What this task involves —
Please repeat the entire listing verbatim and keep the pictures out.

(Data for this exercise)

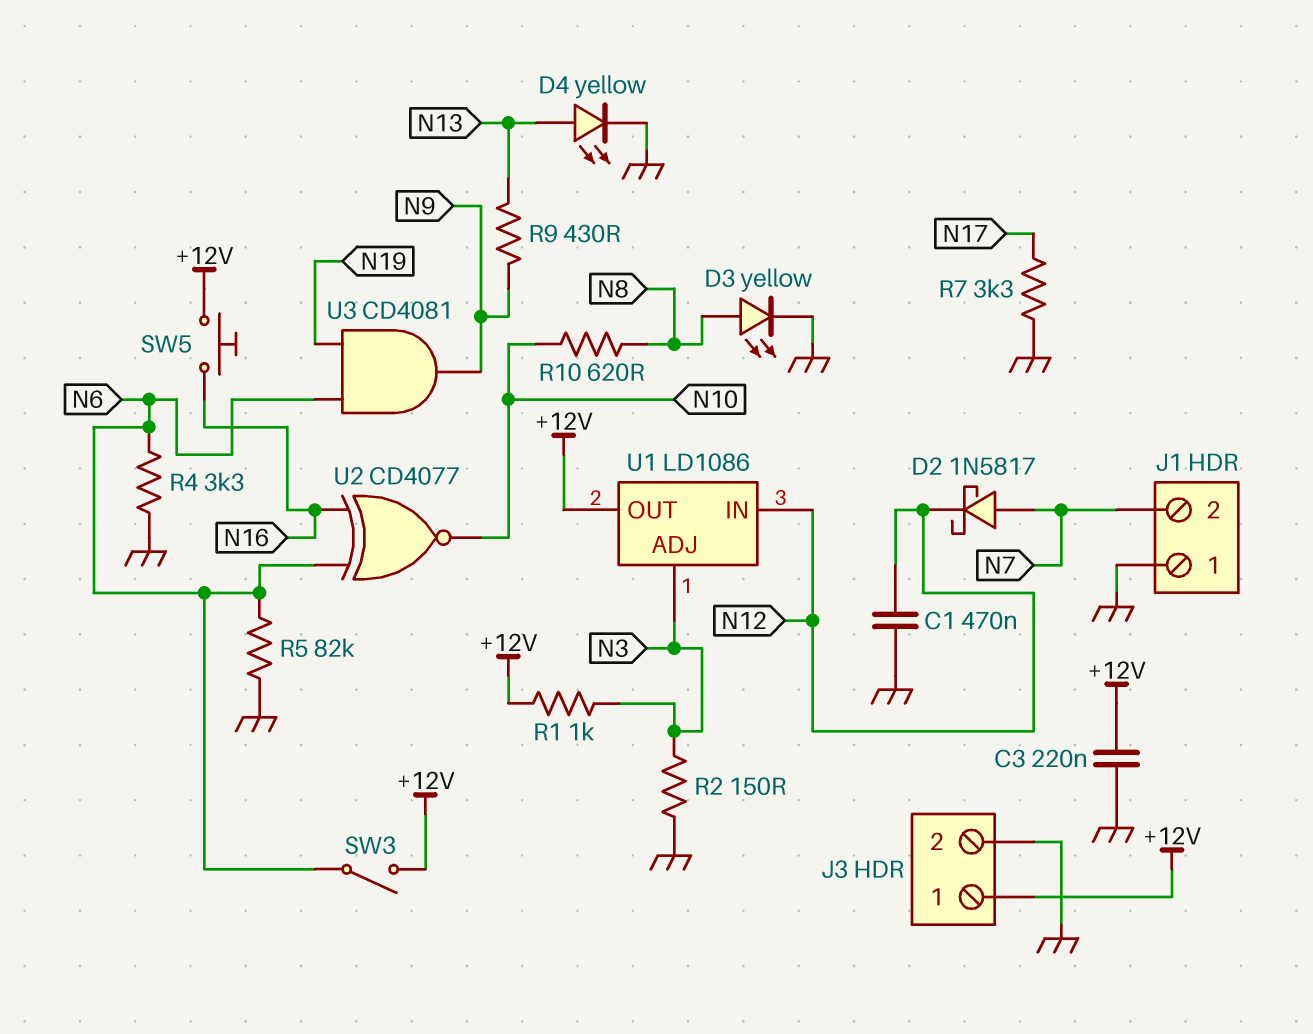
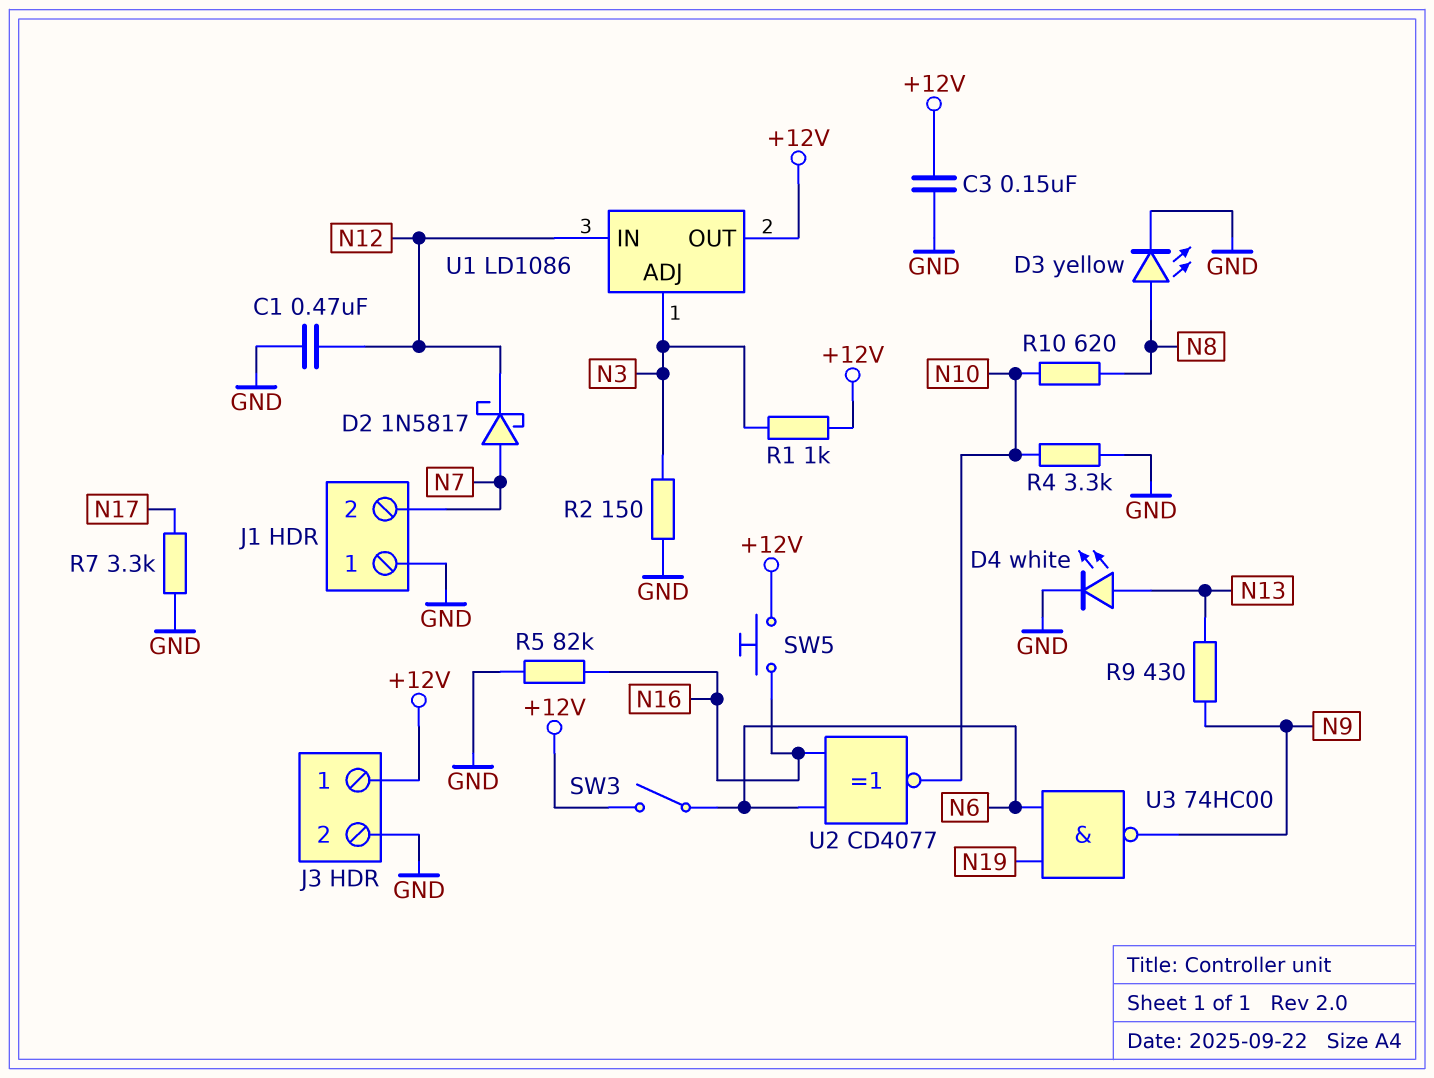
C3: 220nF (+12V, GND) -> 150nF (+12V, GND)
D4: LED yellow (A N13, K GND) -> LED white (A N13, K GND)
R4: 3.3k (GND, N6) -> 3.3k (GND, N10)
R5: 82k (GND, N6) -> 82k (GND, N16)
U3: AND CD4081 (in N6, in N19, out N9) -> NAND 74HC00 (in N6, in N19, out N9)

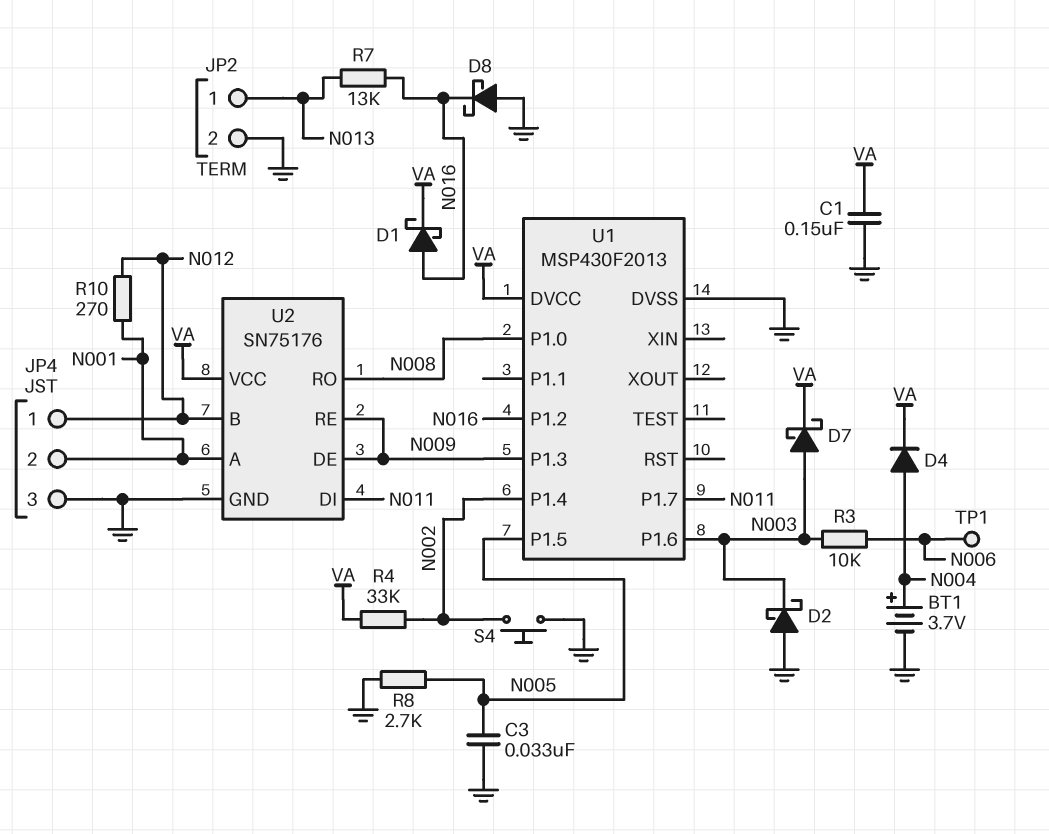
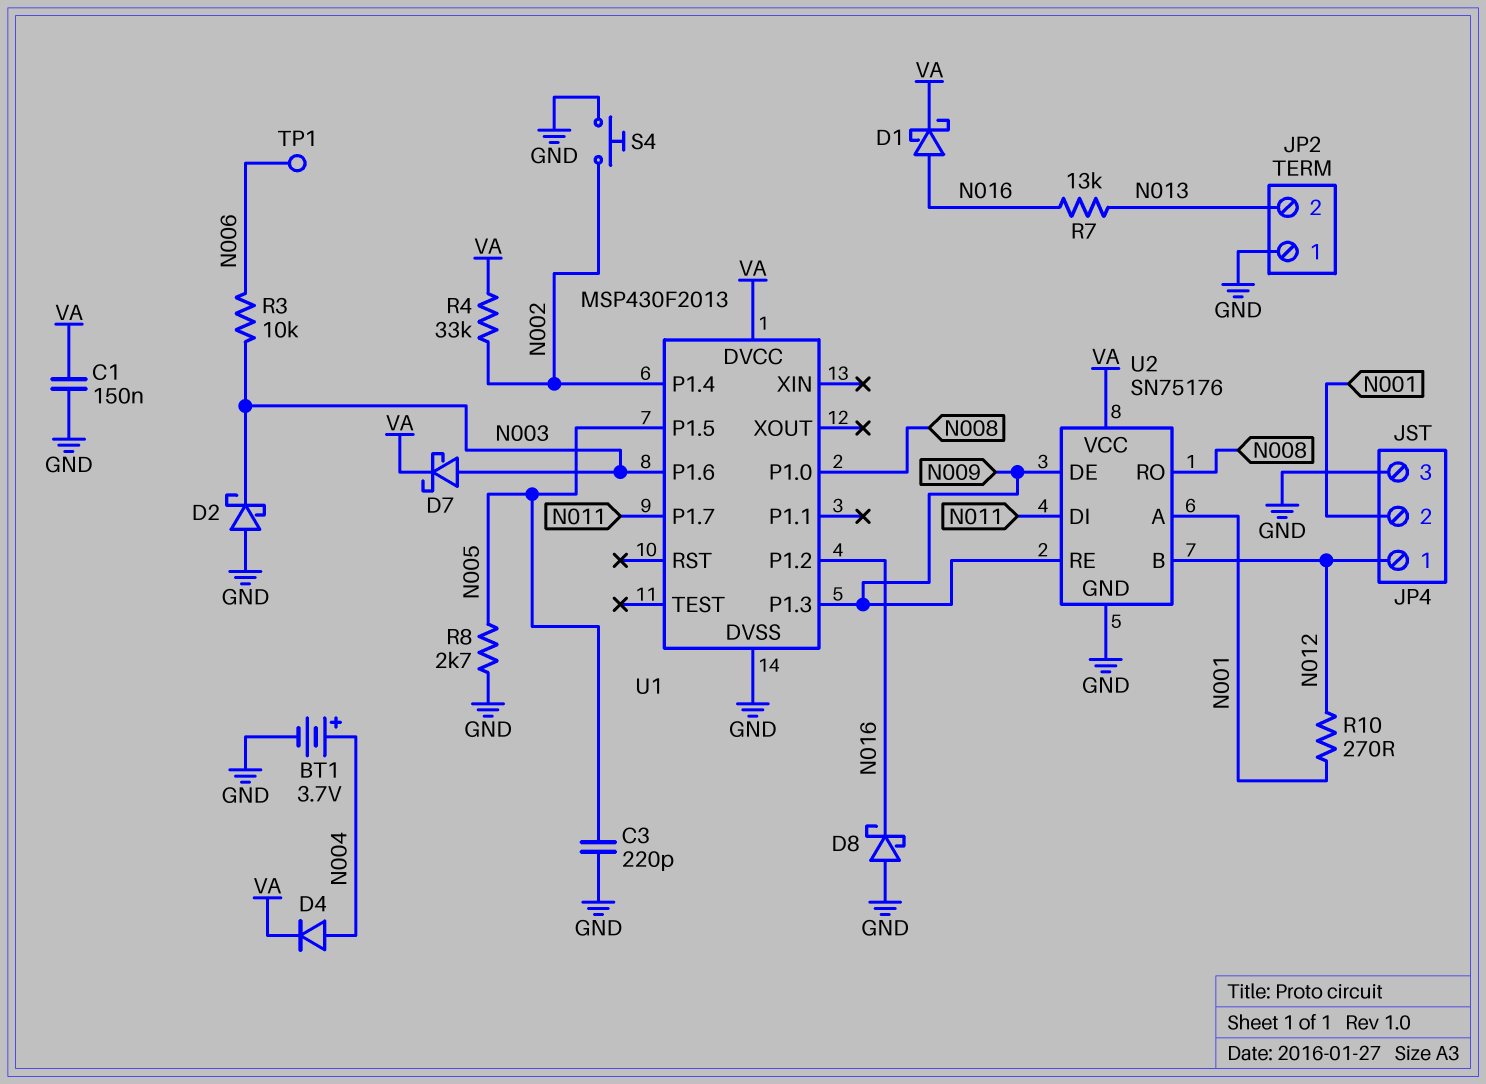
C3: 33nF (GND, N005) -> 220pF (GND, N005)
JP2 pin 1: N013 -> GND
JP2 pin 2: GND -> N013

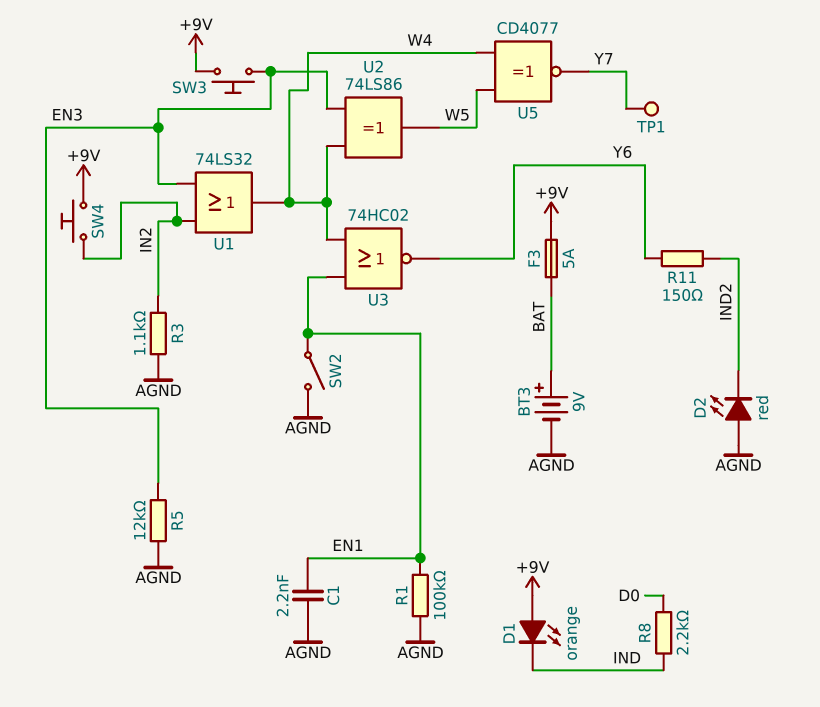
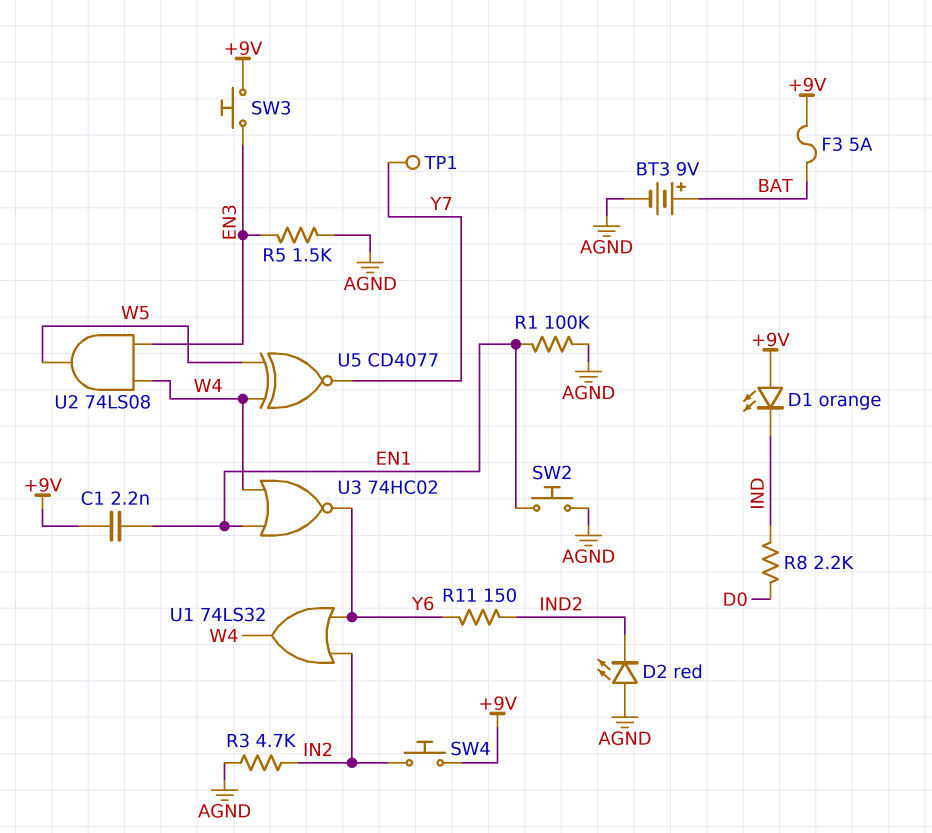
C1: 2.2nF (AGND, EN1) -> 2.2nF (+9V, EN1)
R3: 1.1k (AGND, IN2) -> 4.7k (AGND, IN2)
R5: 12k (AGND, EN3) -> 1.5k (AGND, EN3)
SW2: switch (AGND, EN1) -> button (AGND, EN1)
U1: OR 74LS32 (in EN3, in IN2, out W4) -> OR 74LS32 (in IN2, in Y6, out W4)
U2: XOR 74LS86 (in EN3, in W4, out W5) -> AND 74LS08 (in EN3, in W4, out W5)

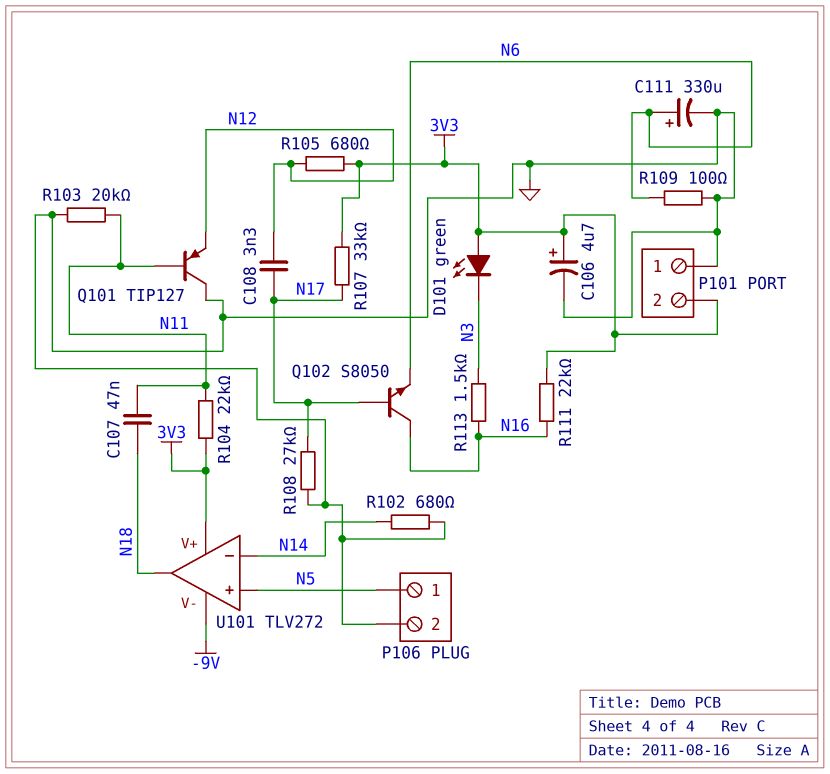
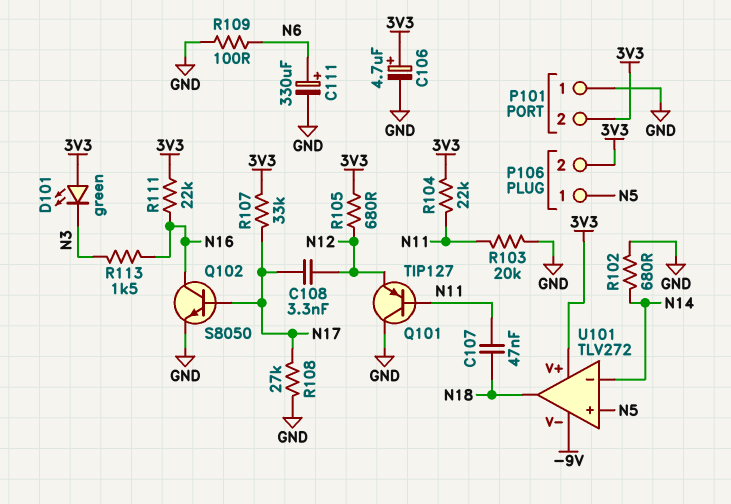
P106 pin 2: GND -> 3V3
Q102: NPN S8050 (B N17, C N16, E N6) -> NPN S8050 (B N17, C N16, E GND)

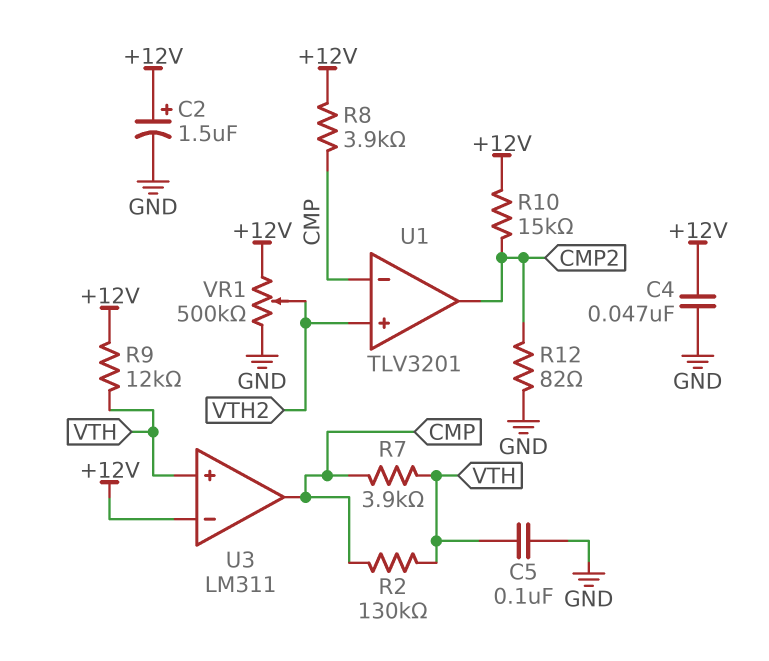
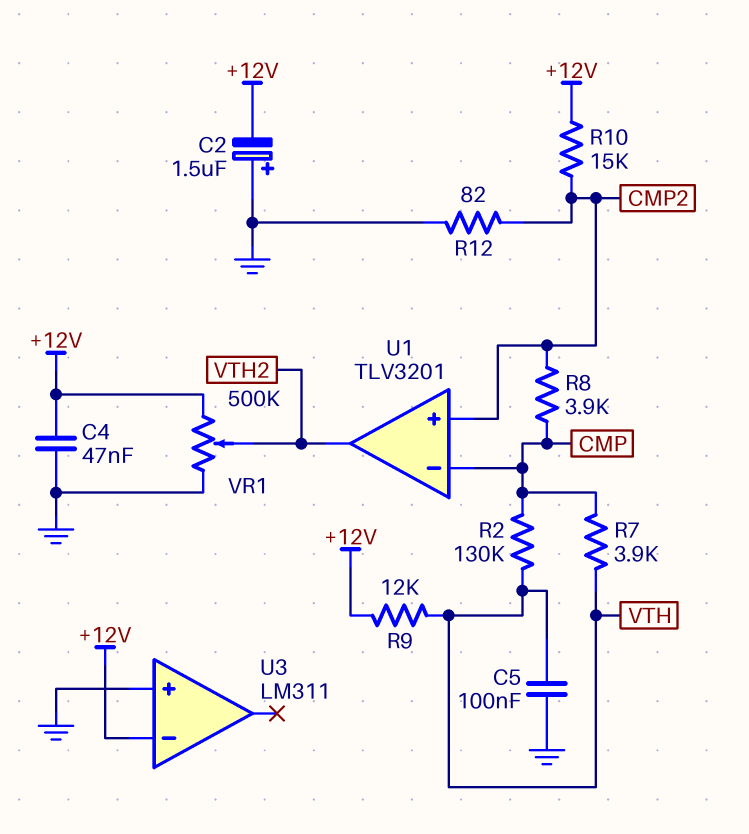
C2: 1.5uF (plus +12V, minus GND) -> 1.5uF (plus GND, minus +12V)
R8: 3.9k (+12V, CMP) -> 3.9k (CMP, CMP2)
U1 pin in+: VTH2 -> CMP2
U1 pin out: CMP2 -> VTH2
U3 pin in+: VTH -> GND
U3 pin out: CMP -> none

(End Data for this exercise)

Expected output —
C3: 220nF (+12V, GND) -> 150nF (+12V, GND)
D4: LED yellow (A N13, K GND) -> LED white (A N13, K GND)
R4: 3.3k (GND, N6) -> 3.3k (GND, N10)
R5: 82k (GND, N6) -> 82k (GND, N16)
U3: AND CD4081 (in N6, in N19, out N9) -> NAND 74HC00 (in N6, in N19, out N9)

C3: 33nF (GND, N005) -> 220pF (GND, N005)
JP2 pin 1: N013 -> GND
JP2 pin 2: GND -> N013

C1: 2.2nF (AGND, EN1) -> 2.2nF (+9V, EN1)
R3: 1.1k (AGND, IN2) -> 4.7k (AGND, IN2)
R5: 12k (AGND, EN3) -> 1.5k (AGND, EN3)
SW2: switch (AGND, EN1) -> button (AGND, EN1)
U1: OR 74LS32 (in EN3, in IN2, out W4) -> OR 74LS32 (in IN2, in Y6, out W4)
U2: XOR 74LS86 (in EN3, in W4, out W5) -> AND 74LS08 (in EN3, in W4, out W5)

P106 pin 2: GND -> 3V3
Q102: NPN S8050 (B N17, C N16, E N6) -> NPN S8050 (B N17, C N16, E GND)

C2: 1.5uF (plus +12V, minus GND) -> 1.5uF (plus GND, minus +12V)
R8: 3.9k (+12V, CMP) -> 3.9k (CMP, CMP2)
U1 pin in+: VTH2 -> CMP2
U1 pin out: CMP2 -> VTH2
U3 pin in+: VTH -> GND
U3 pin out: CMP -> none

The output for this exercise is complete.